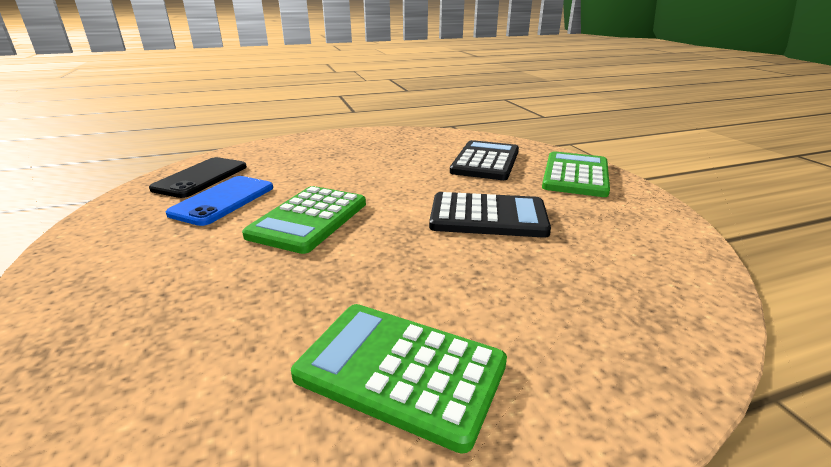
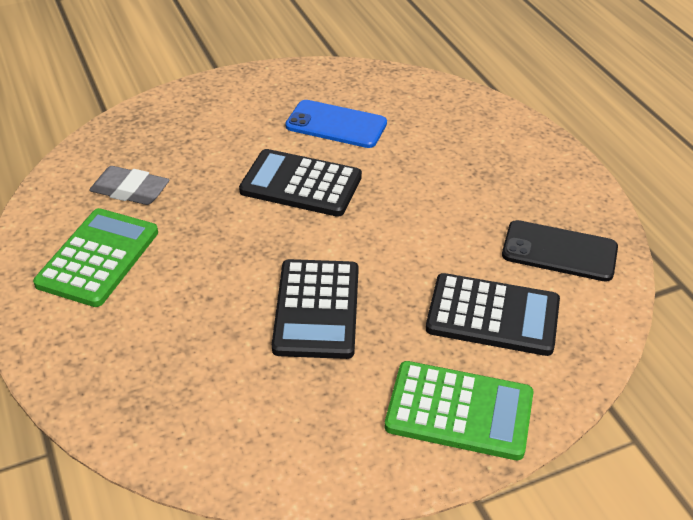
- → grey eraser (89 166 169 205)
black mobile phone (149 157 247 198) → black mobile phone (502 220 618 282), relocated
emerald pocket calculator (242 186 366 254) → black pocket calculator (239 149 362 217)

--------------------------------

Write out exactly the lines from the line containing "black mobile phone (149" to the end of the listing above, both included, and nothing else.

black mobile phone (149 157 247 198) → black mobile phone (502 220 618 282), relocated
emerald pocket calculator (242 186 366 254) → black pocket calculator (239 149 362 217)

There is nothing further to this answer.